Extracted entries Block Start

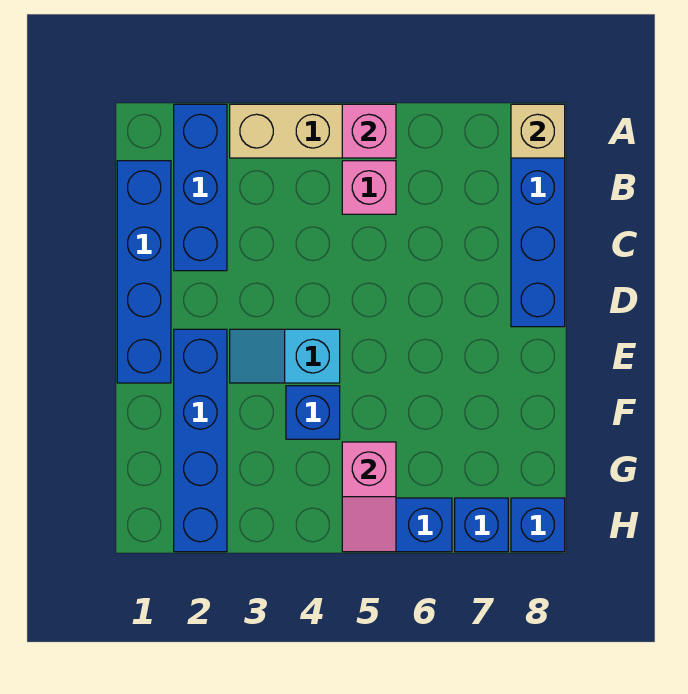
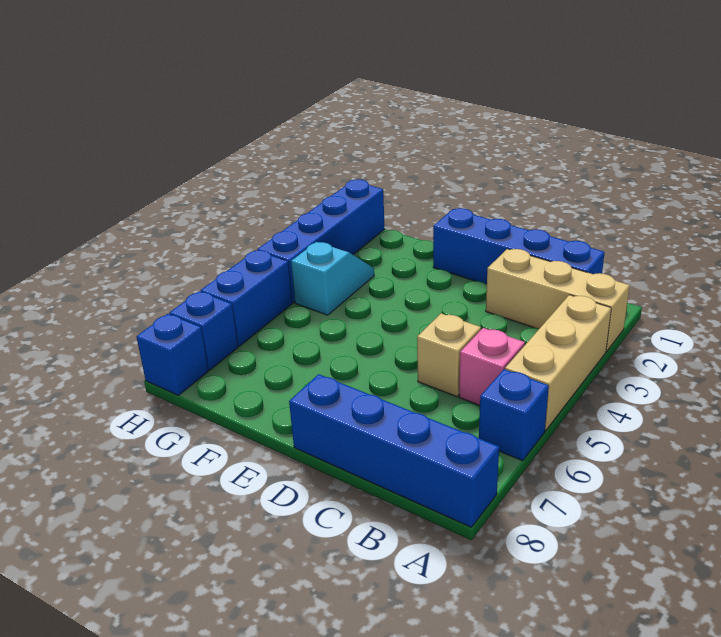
blue 1x3 brick [174,104,227,271] -> tan 1x3 brick [486,249,630,352]
pink 1x1 brick [342,104,396,158] -> none
tan 1x1 brick [511,104,565,158] -> tan 1x1 brick moved to [417,313,481,397]
blue 1x4 brick [174,329,227,552] -> blue 1x4 brick turned to [257,180,385,303]
cyan 1x2 slope [230,329,340,383] -> cyan 1x2 slope moved to [291,242,374,315]
blue 1x1 brick [286,386,340,439] -> blue 1x1 brick moved to [479,369,549,461]
pink 1x2 slope [342,442,396,552] -> none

Extracted entries Block End

In how many lines of the data does the string "moved" appear? Only the number should be given.

Output for this task =>
3